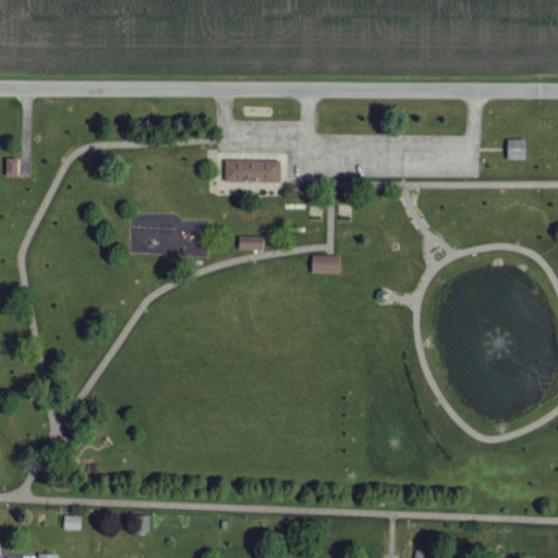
[(508,161),(525,160),(525,141),(508,141),(508,161)]
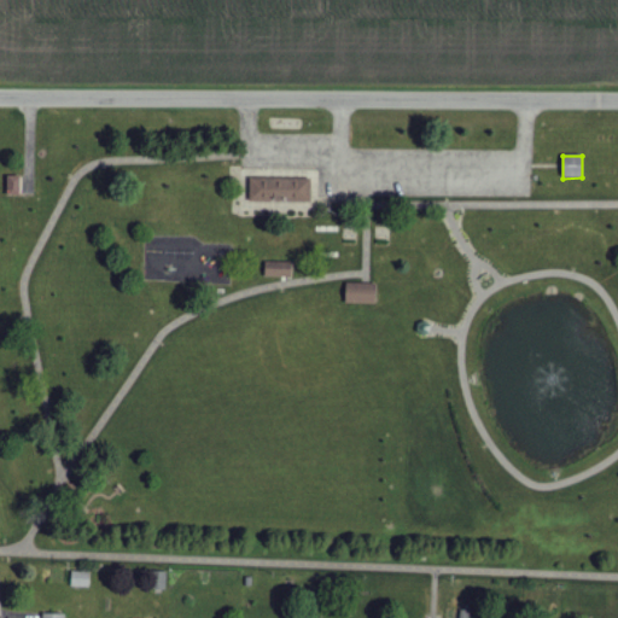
[(7,176),(22,176),(22,196),(7,196),(7,176)]
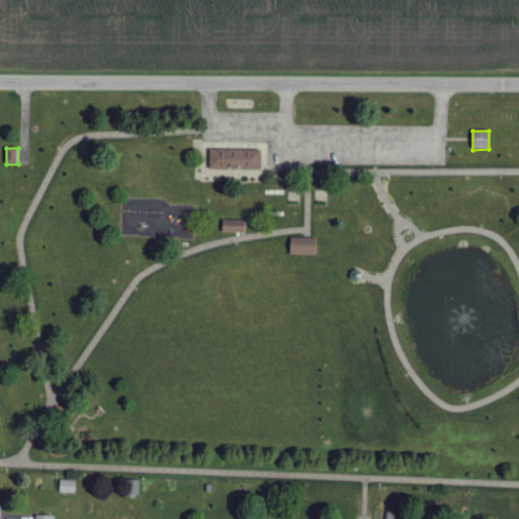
[(209,150),(261,150),(261,170),(209,169),(209,150)]
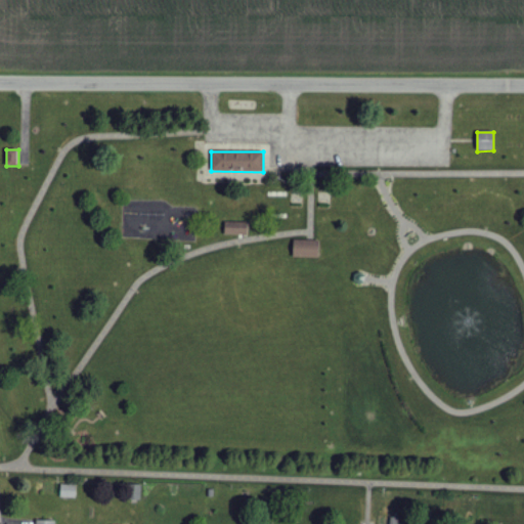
[(224,222),(248,223),(248,235),(224,234),(224,222)]
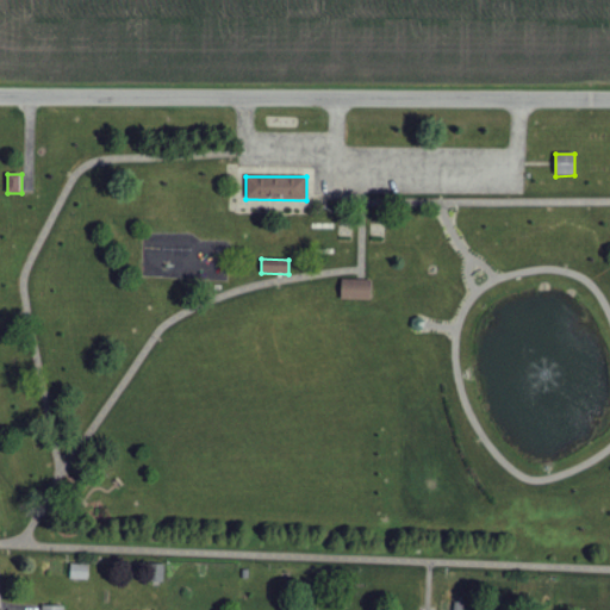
[(342,279),(371,280),(371,299),(341,298),(342,279)]
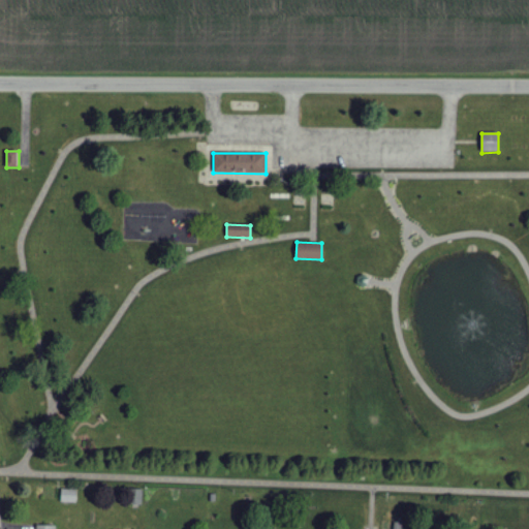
[(363,288),(361,288),(359,287),(358,285),(356,283),(356,281),(356,279),(358,277),(360,276),(362,275),(364,275),(366,276),(368,277),(369,279),(370,281),(370,283),(369,285),(367,287),(365,288),(363,288)]
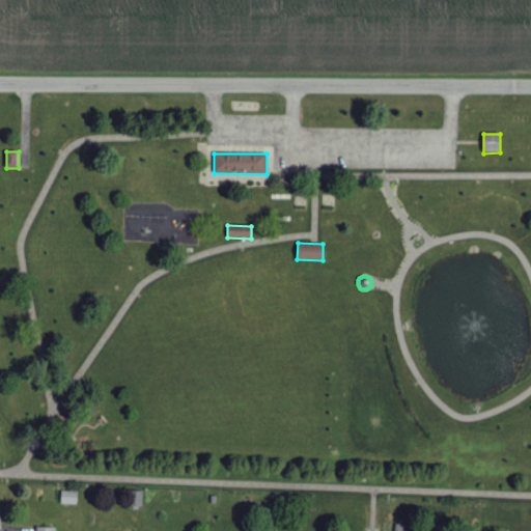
[(77,493),(61,492),(61,505),(77,505),(77,493)]
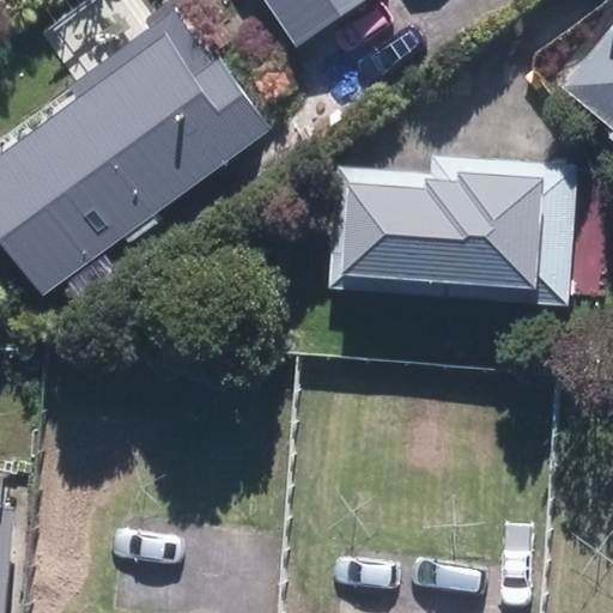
[(360,0),(277,0),(304,40),(360,0)]
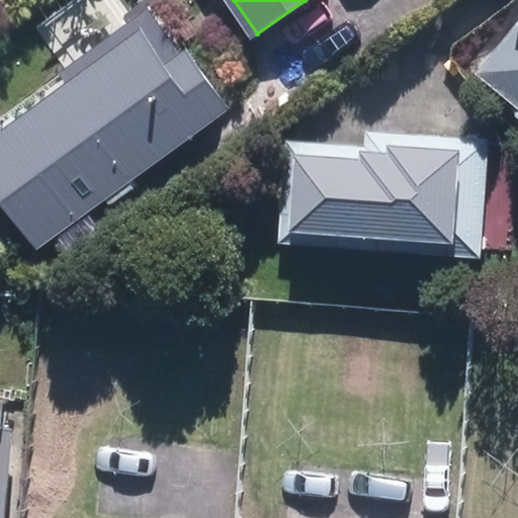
[(517,27),(480,74),(517,105),(517,27)]
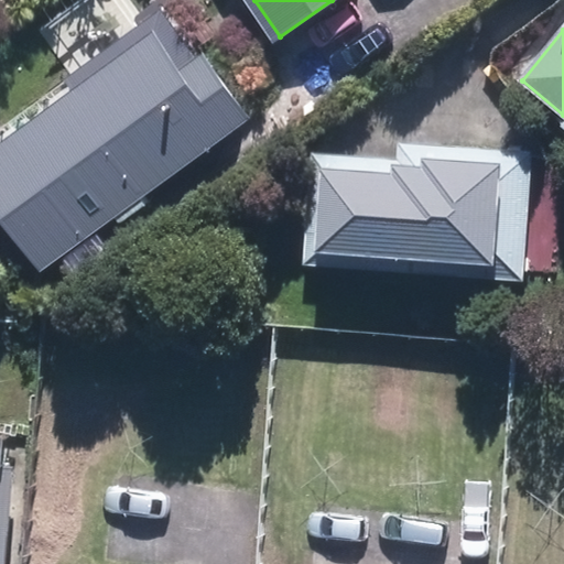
[(0,147),(0,209),(45,270),(251,118),(205,55),(179,75),(150,36),(0,147)]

○ ○ ○

Your answer must be the records above, copied exactly, with no pictures.

[(508,161),(525,160),(525,141),(508,141),(508,161)]
[(7,176),(22,176),(22,196),(7,196),(7,176)]
[(209,150),(261,150),(261,170),(209,169),(209,150)]
[(224,222),(248,223),(248,235),(224,234),(224,222)]
[(342,279),(371,280),(371,299),(341,298),(342,279)]
[(363,288),(361,288),(359,287),(358,285),(356,283),(356,281),(356,279),(358,277),(360,276),(362,275),(364,275),(366,276),(368,277),(369,279),(370,281),(370,283),(369,285),(367,287),(365,288),(363,288)]
[(77,493),(61,492),(61,505),(77,505),(77,493)]
[(360,0),(277,0),(304,40),(360,0)]
[(517,27),(480,74),(517,105),(517,27)]
[(0,147),(0,209),(45,270),(251,118),(205,55),(179,75),(150,36),(0,147)]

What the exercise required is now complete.